[Start of section]

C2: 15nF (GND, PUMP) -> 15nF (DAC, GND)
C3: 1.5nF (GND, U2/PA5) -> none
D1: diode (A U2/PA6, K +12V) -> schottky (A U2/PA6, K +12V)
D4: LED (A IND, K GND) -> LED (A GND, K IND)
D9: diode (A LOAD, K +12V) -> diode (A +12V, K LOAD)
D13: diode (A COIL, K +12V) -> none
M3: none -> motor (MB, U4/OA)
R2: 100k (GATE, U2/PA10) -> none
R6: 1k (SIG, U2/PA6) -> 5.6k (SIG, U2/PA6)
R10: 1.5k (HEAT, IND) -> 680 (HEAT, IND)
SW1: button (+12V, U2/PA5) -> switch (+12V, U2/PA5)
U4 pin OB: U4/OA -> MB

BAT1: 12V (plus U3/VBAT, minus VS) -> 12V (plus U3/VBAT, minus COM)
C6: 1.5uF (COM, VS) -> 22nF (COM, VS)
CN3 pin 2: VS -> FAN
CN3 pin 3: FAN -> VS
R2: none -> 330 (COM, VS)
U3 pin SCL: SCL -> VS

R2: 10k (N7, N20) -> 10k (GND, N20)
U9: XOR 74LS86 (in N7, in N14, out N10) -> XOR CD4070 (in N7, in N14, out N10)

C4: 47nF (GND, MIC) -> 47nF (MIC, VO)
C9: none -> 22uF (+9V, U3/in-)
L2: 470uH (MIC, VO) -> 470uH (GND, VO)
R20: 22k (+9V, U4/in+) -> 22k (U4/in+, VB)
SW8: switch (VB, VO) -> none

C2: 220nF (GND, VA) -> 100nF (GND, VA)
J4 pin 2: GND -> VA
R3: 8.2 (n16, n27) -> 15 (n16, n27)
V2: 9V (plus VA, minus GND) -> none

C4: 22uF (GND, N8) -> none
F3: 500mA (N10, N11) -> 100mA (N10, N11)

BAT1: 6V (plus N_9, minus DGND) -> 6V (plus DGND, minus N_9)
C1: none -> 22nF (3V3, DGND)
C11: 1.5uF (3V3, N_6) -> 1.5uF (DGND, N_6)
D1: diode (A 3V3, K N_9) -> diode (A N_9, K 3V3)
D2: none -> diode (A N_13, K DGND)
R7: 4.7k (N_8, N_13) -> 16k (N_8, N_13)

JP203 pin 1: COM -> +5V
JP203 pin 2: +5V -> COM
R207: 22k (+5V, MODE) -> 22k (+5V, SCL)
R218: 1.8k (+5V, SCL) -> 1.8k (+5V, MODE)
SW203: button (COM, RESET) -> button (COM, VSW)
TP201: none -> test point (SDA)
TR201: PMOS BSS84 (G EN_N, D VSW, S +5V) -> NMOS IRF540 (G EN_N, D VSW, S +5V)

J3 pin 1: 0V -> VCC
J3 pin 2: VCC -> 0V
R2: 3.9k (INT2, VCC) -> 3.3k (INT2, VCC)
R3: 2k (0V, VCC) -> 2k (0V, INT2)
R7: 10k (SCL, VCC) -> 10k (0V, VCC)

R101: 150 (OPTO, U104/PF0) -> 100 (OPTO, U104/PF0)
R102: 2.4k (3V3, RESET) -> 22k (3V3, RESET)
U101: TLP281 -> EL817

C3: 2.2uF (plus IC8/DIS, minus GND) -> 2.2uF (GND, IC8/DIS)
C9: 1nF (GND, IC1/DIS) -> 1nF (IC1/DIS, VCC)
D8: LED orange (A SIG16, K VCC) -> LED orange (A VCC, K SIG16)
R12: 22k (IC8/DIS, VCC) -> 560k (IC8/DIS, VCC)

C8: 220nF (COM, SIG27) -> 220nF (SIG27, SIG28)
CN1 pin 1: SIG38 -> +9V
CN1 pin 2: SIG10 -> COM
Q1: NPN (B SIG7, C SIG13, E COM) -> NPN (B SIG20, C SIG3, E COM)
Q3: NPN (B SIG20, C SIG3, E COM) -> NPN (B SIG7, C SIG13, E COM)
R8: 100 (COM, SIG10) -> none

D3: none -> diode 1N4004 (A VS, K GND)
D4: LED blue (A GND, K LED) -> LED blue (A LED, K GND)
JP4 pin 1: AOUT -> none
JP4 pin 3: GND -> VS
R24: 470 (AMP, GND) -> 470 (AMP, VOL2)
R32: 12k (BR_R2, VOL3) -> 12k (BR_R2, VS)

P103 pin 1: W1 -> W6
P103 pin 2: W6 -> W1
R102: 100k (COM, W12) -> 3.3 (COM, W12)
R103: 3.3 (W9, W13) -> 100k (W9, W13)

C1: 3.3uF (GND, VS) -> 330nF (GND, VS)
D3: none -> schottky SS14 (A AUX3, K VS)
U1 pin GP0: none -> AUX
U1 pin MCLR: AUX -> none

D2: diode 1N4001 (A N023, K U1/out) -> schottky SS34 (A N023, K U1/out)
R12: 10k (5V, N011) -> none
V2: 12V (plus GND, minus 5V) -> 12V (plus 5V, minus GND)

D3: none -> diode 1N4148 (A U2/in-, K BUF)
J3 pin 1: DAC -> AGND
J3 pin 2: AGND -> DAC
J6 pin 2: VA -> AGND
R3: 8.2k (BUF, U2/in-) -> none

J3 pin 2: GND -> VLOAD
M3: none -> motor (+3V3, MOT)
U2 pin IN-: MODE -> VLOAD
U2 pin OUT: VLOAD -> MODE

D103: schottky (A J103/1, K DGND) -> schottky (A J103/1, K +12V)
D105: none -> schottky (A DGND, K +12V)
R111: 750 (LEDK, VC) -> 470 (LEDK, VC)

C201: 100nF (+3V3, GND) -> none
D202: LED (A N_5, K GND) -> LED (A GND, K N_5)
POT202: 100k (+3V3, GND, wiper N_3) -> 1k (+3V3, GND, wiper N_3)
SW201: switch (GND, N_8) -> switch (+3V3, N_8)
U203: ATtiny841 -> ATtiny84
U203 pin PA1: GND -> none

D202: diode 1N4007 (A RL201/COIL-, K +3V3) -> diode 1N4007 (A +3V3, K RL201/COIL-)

[End of section]

Task to carry out:
Of the lines above, extract only those from the line with "R2: 10k (N7, N20) -> 10k (GND, N20)" to the line with "R20: 22k (+9V, U4/in+) -> 22k (U4/in+, VB)", both included, exactly as written.

Expected answer:
R2: 10k (N7, N20) -> 10k (GND, N20)
U9: XOR 74LS86 (in N7, in N14, out N10) -> XOR CD4070 (in N7, in N14, out N10)

C4: 47nF (GND, MIC) -> 47nF (MIC, VO)
C9: none -> 22uF (+9V, U3/in-)
L2: 470uH (MIC, VO) -> 470uH (GND, VO)
R20: 22k (+9V, U4/in+) -> 22k (U4/in+, VB)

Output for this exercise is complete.